- REQUIRED ACTION
Would you please write out each of the entries below exactly, omitting pictures?

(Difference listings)
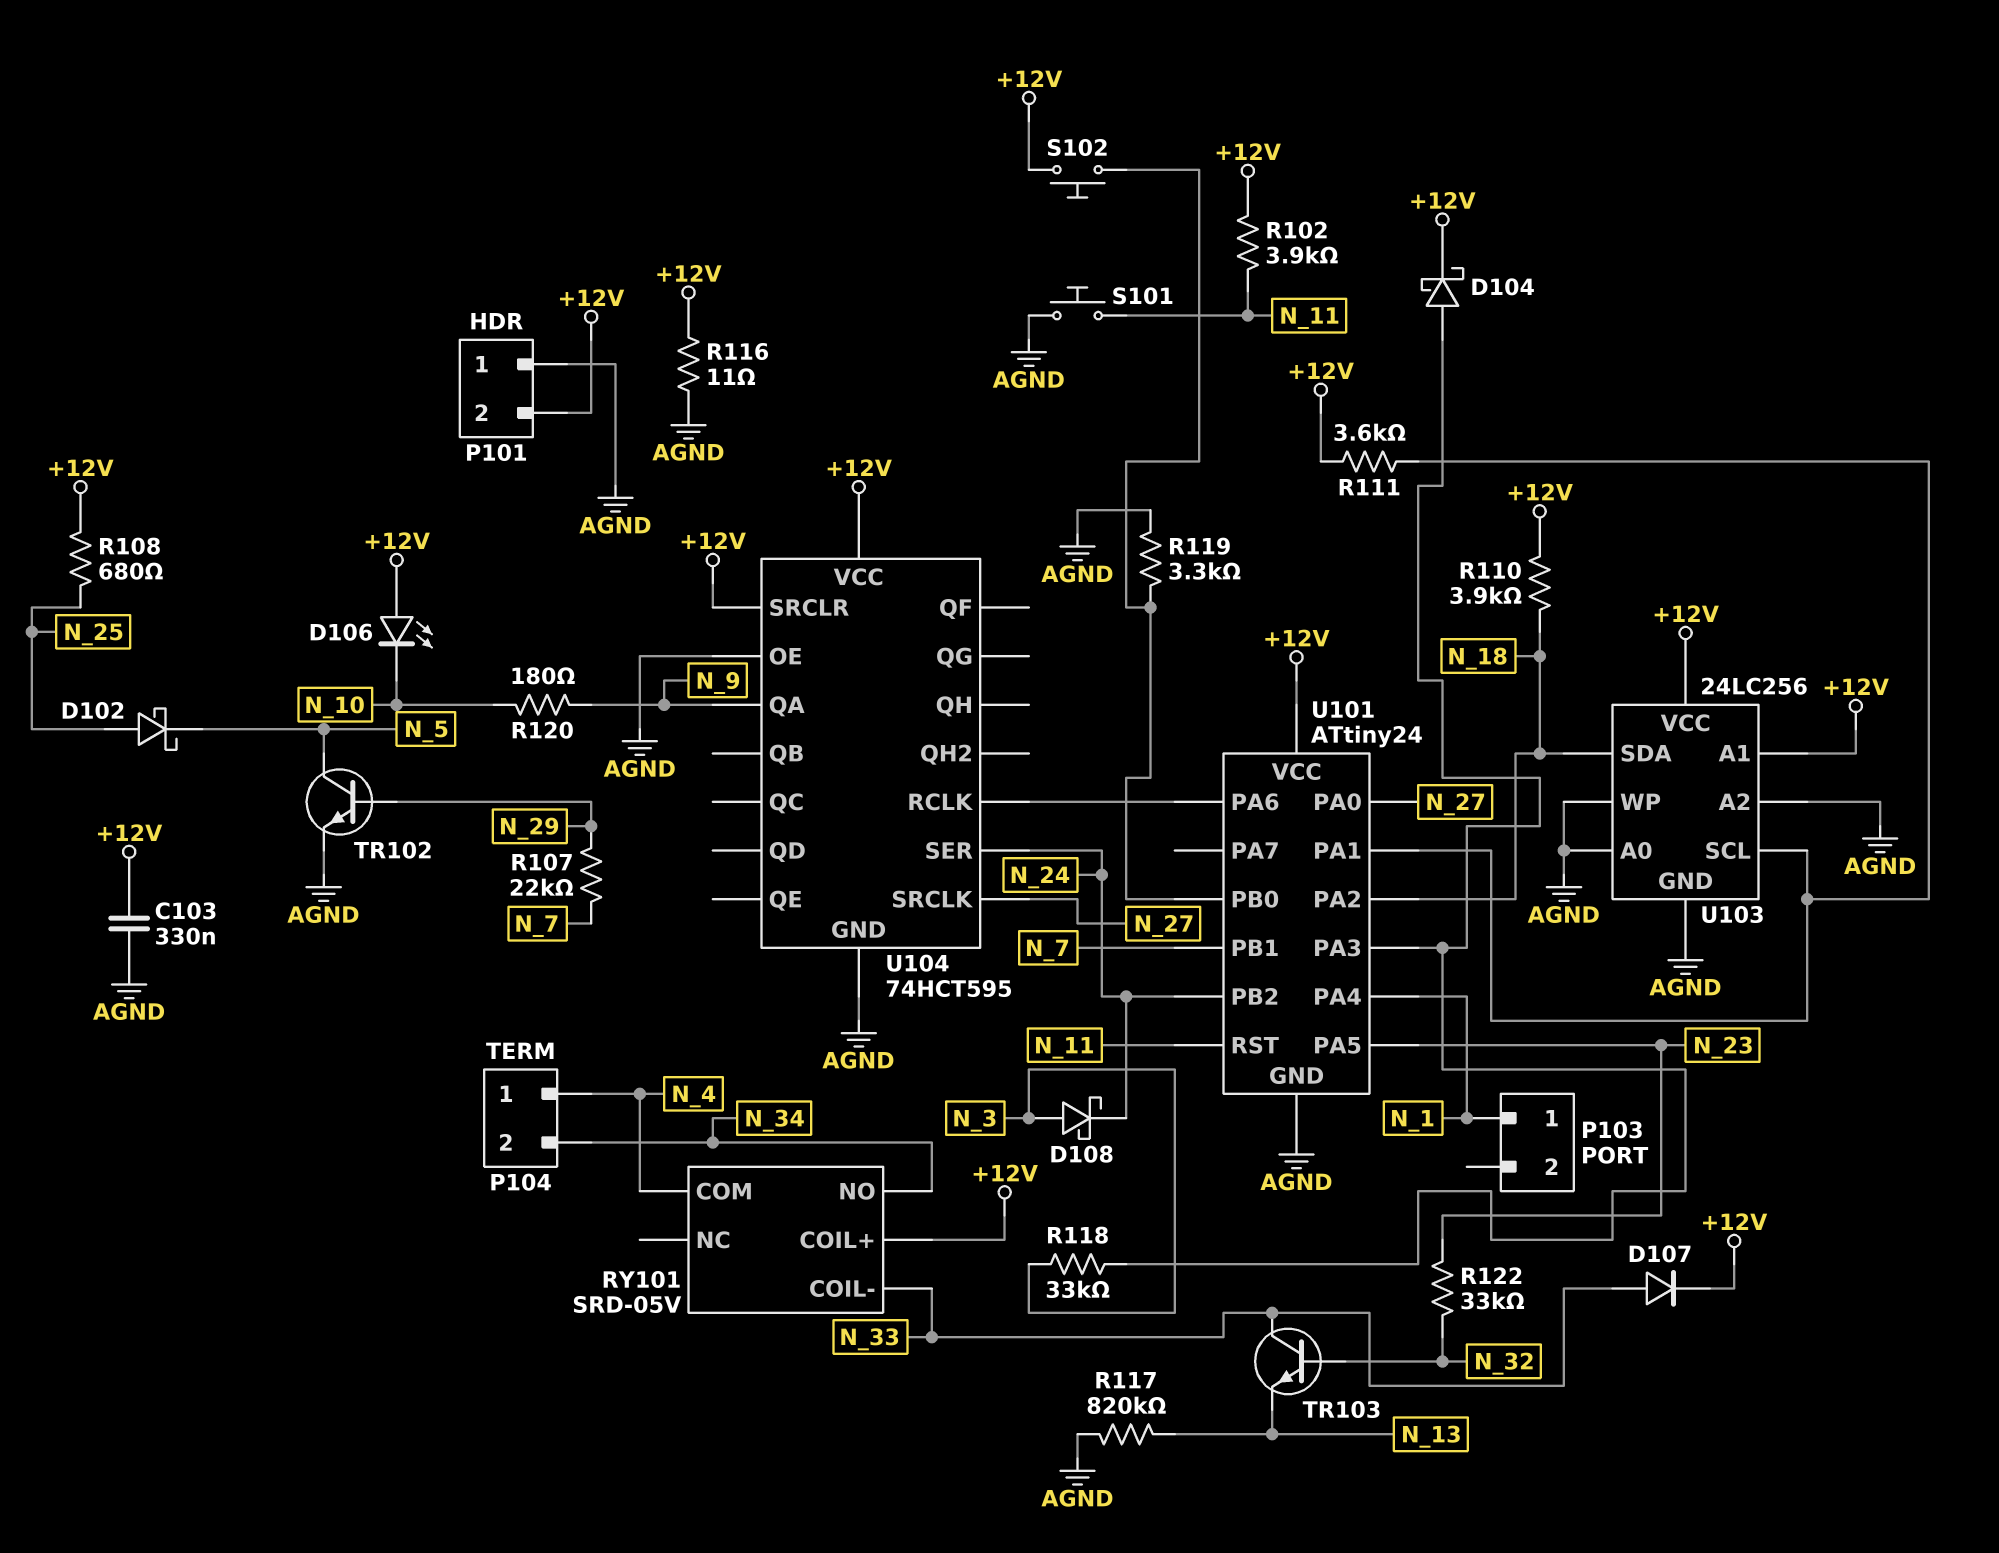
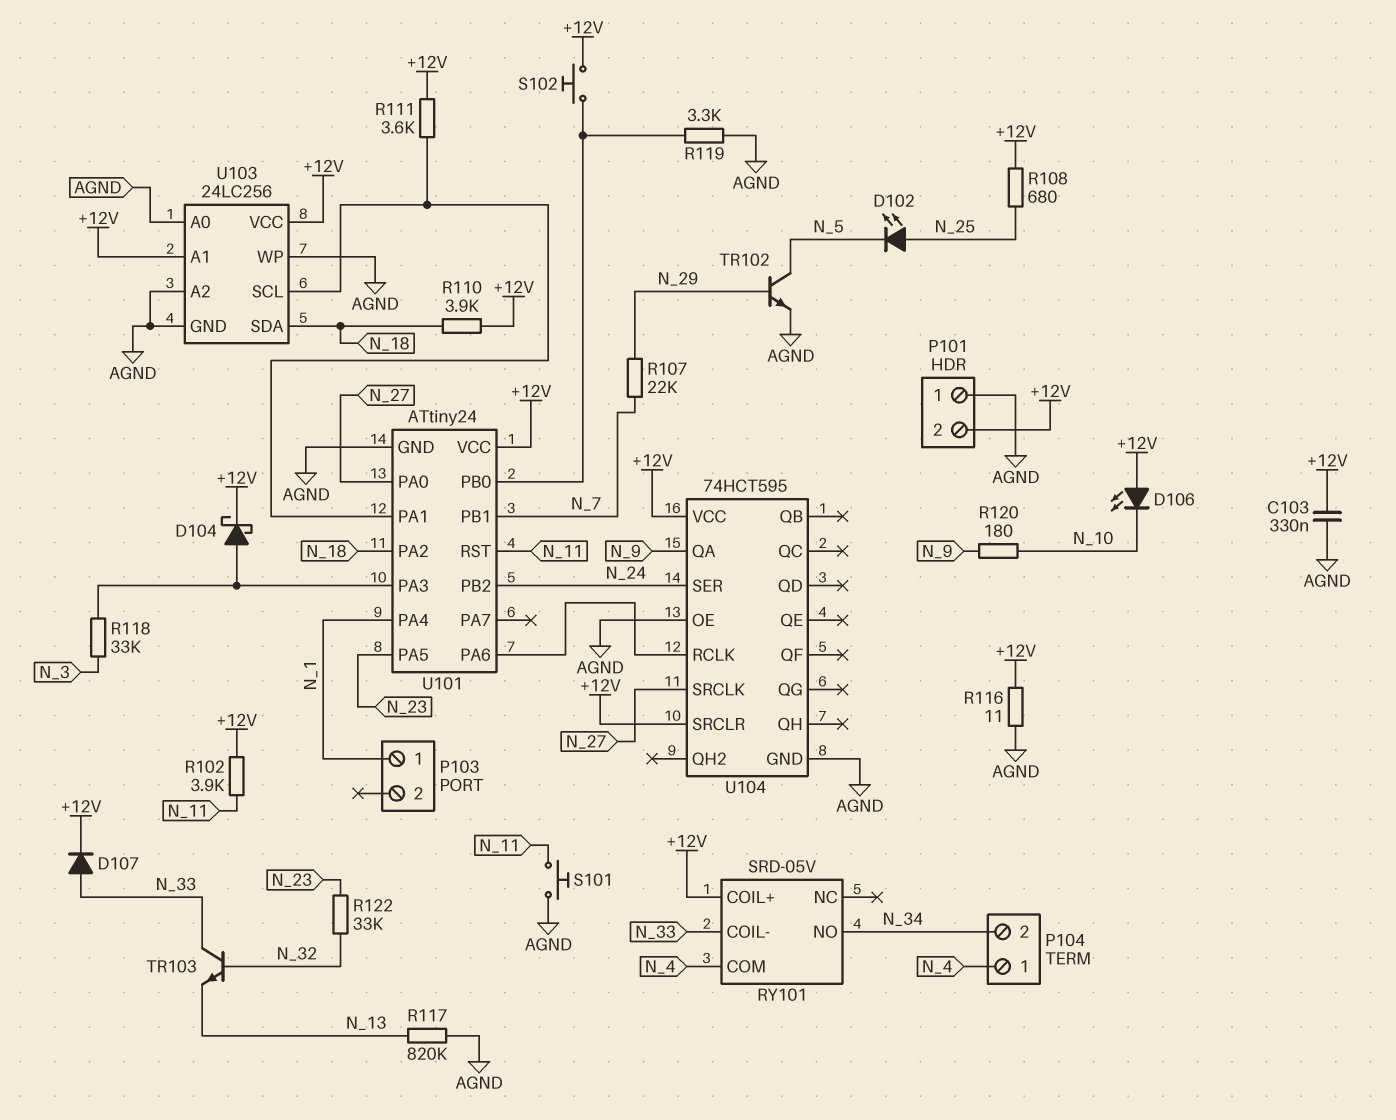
D102: schottky (A N_25, K N_5) -> LED (A N_25, K N_5)
D108: schottky (A N_3, K N_24) -> none

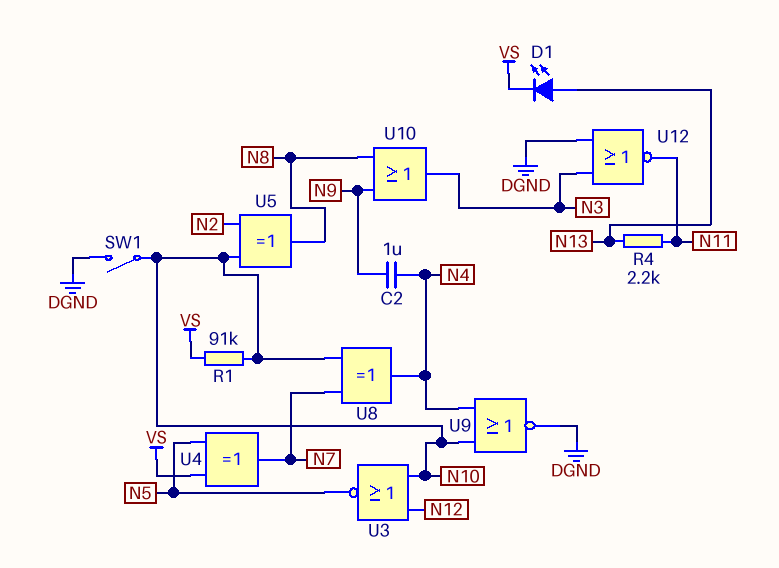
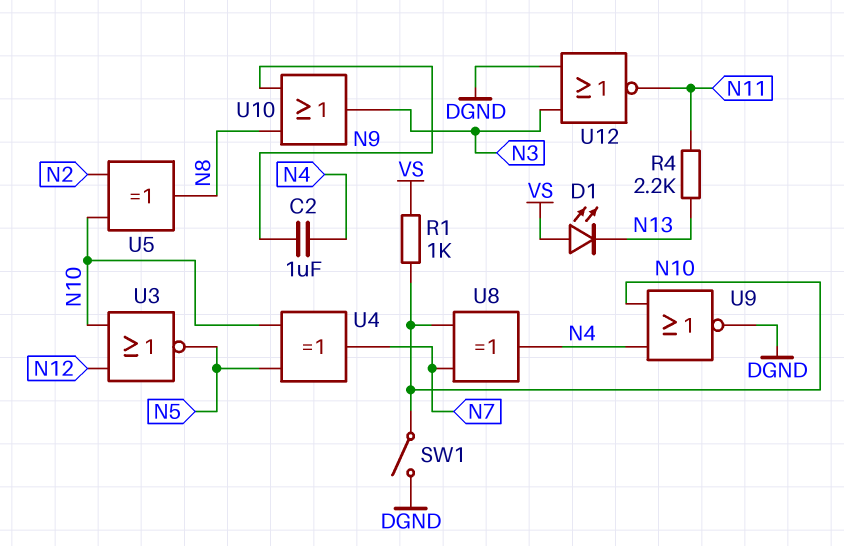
D1: LED (A N13, K VS) -> LED (A VS, K N13)
R1: 91k (N10, VS) -> 1k (N10, VS)
U4: XOR (in N5, in VS, out N7) -> XOR (in N5, in N10, out N7)

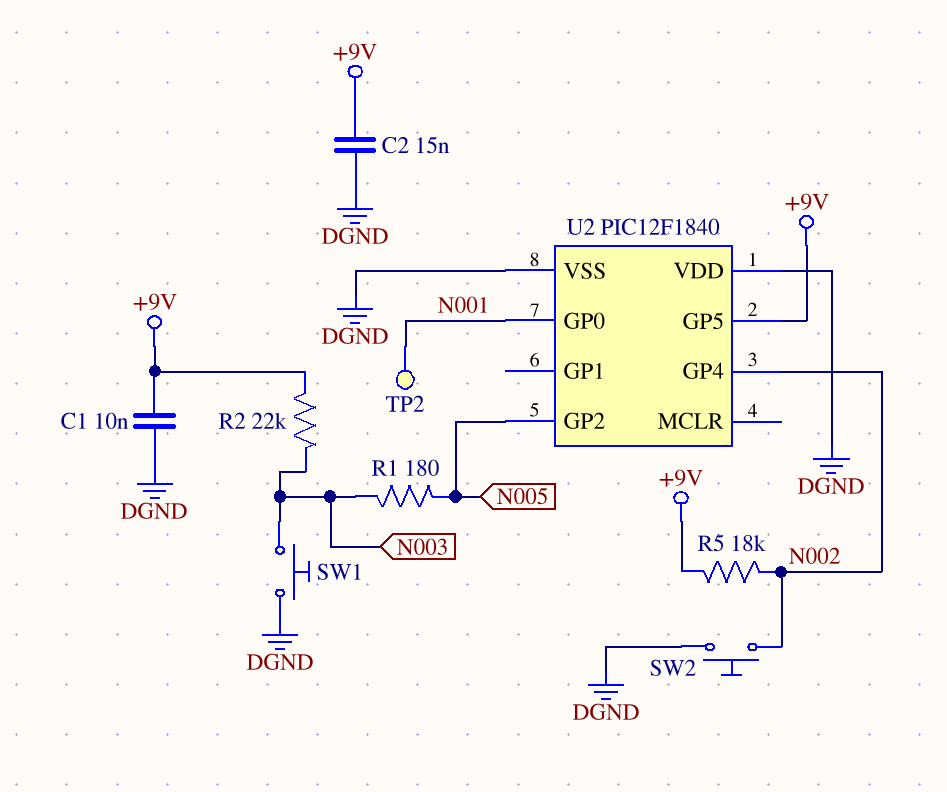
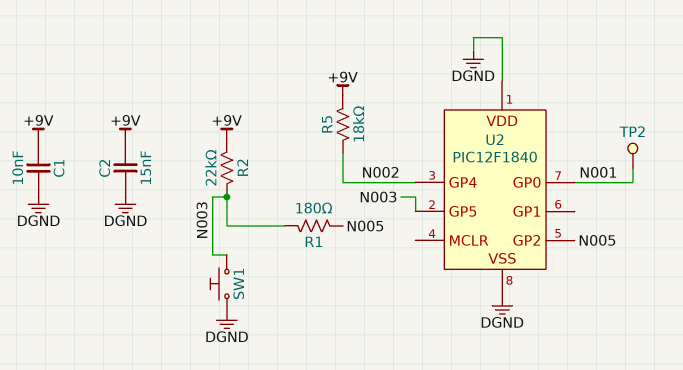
SW2: button (DGND, N002) -> none
U2 pin GP5: +9V -> N003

- TASK RESULT
D102: schottky (A N_25, K N_5) -> LED (A N_25, K N_5)
D108: schottky (A N_3, K N_24) -> none

D1: LED (A N13, K VS) -> LED (A VS, K N13)
R1: 91k (N10, VS) -> 1k (N10, VS)
U4: XOR (in N5, in VS, out N7) -> XOR (in N5, in N10, out N7)

SW2: button (DGND, N002) -> none
U2 pin GP5: +9V -> N003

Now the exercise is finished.